(Beginning of INFORMATION PROVIDED)
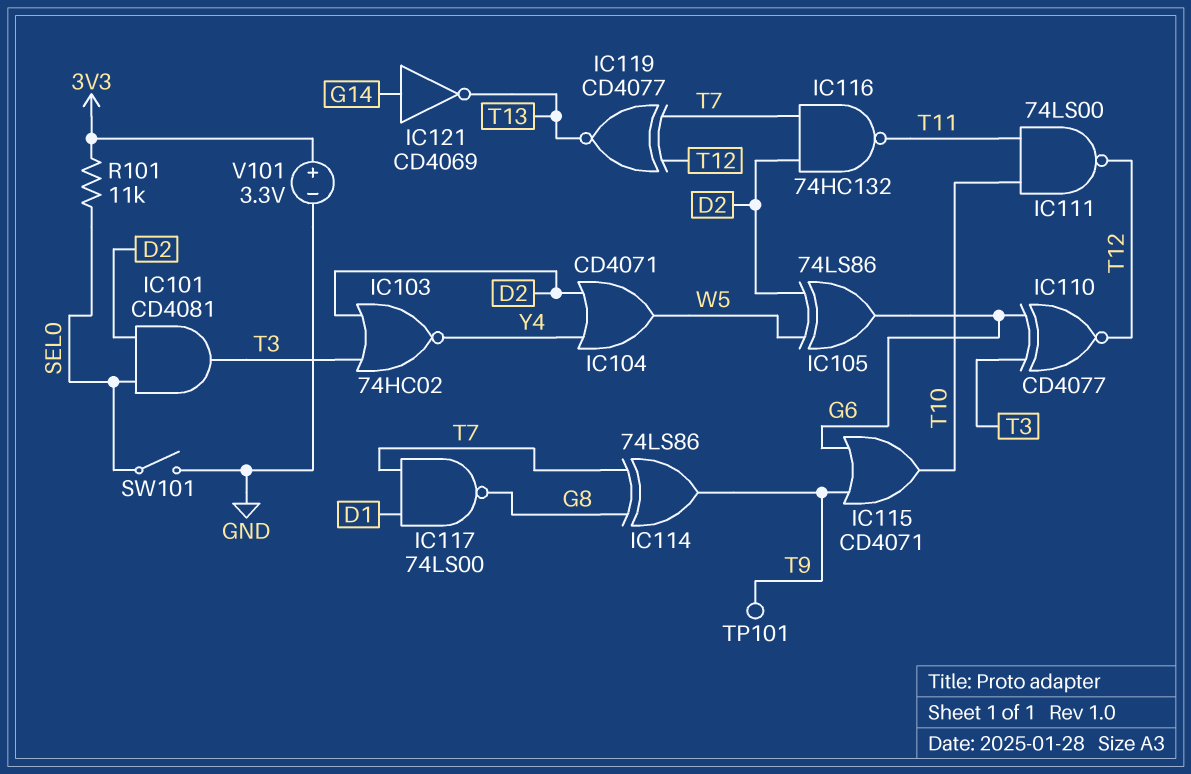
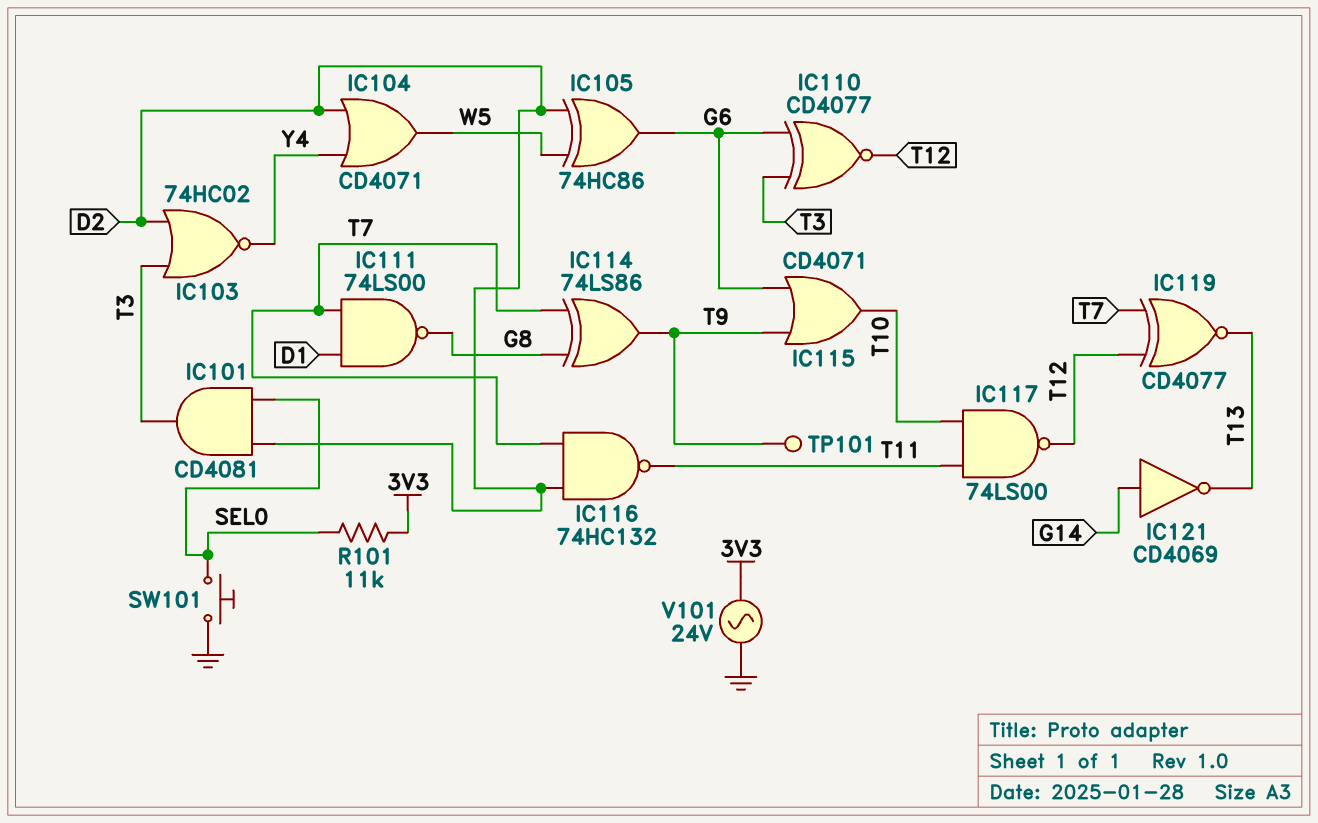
IC105: XOR 74LS86 (in D2, in W5, out G6) -> XOR 74HC86 (in D2, in W5, out G6)
IC111: NAND 74LS00 (in T10, in T11, out T12) -> NAND 74LS00 (in D1, in T7, out G8)
IC117: NAND 74LS00 (in D1, in T7, out G8) -> NAND 74LS00 (in T10, in T11, out T12)
SW101: switch (GND, SEL0) -> button (GND, SEL0)
V101: 3.3V (plus 3V3, minus GND) -> AC 24V (3V3, GND)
(End of INFORMATION PROVIDED)
■ PROBLEM REQUIREMENTS ■
Pictures are to be left out; the listing above is otherwise to be copied exactly.

■ SOLVED EXERCISE ■
IC105: XOR 74LS86 (in D2, in W5, out G6) -> XOR 74HC86 (in D2, in W5, out G6)
IC111: NAND 74LS00 (in T10, in T11, out T12) -> NAND 74LS00 (in D1, in T7, out G8)
IC117: NAND 74LS00 (in D1, in T7, out G8) -> NAND 74LS00 (in T10, in T11, out T12)
SW101: switch (GND, SEL0) -> button (GND, SEL0)
V101: 3.3V (plus 3V3, minus GND) -> AC 24V (3V3, GND)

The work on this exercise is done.